─── GIVEN RECORDS

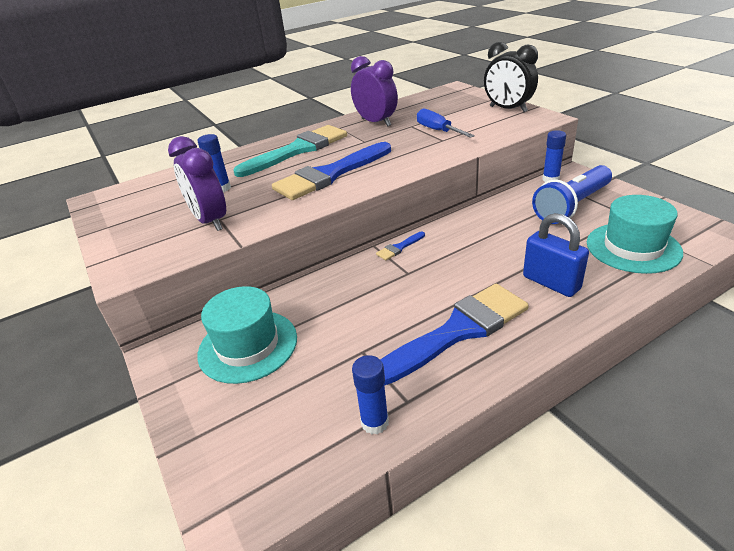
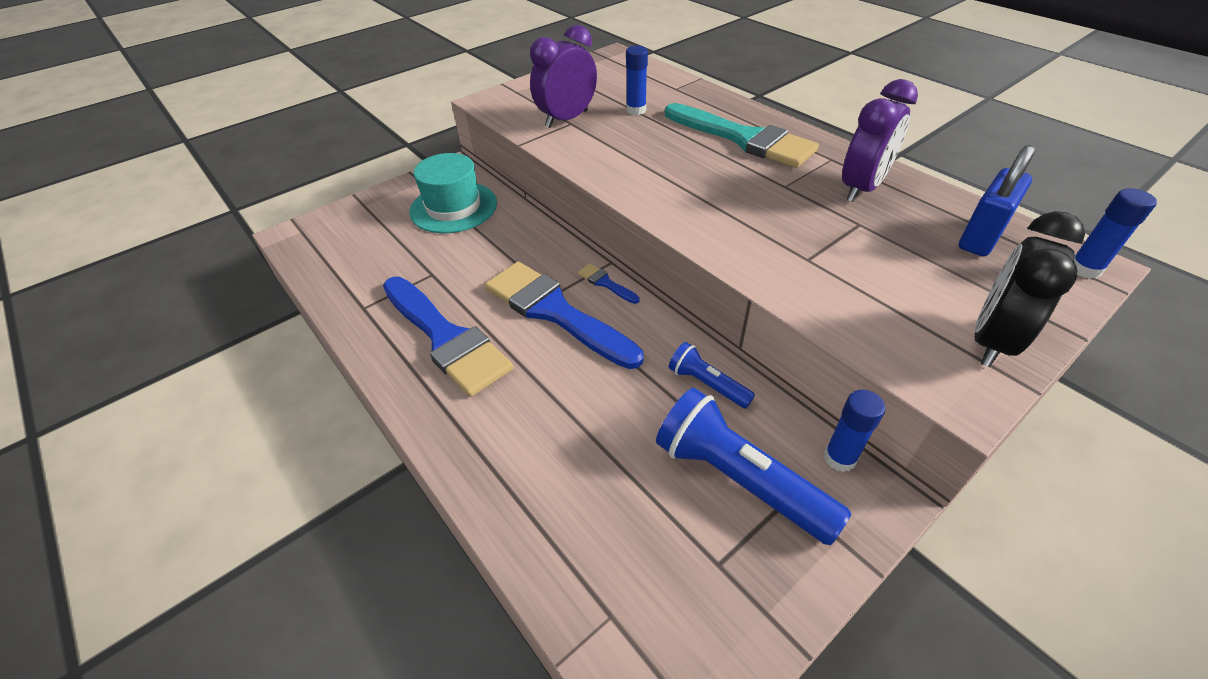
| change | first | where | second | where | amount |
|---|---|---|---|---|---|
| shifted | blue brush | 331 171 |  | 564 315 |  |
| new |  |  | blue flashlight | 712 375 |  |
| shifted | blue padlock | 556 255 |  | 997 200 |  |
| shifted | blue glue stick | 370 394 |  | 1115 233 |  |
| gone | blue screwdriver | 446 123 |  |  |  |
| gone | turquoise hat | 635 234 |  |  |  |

──────

__WORK ORDER__. Drop the pictures and copy the data exactly.

__OUTPUT BELOW__.
| change | first | where | second | where | amount |
|---|---|---|---|---|---|
| shifted | blue brush | 331 171 |  | 564 315 |  |
| new |  |  | blue flashlight | 712 375 |  |
| shifted | blue padlock | 556 255 |  | 997 200 |  |
| shifted | blue glue stick | 370 394 |  | 1115 233 |  |
| gone | blue screwdriver | 446 123 |  |  |  |
| gone | turquoise hat | 635 234 |  |  |  |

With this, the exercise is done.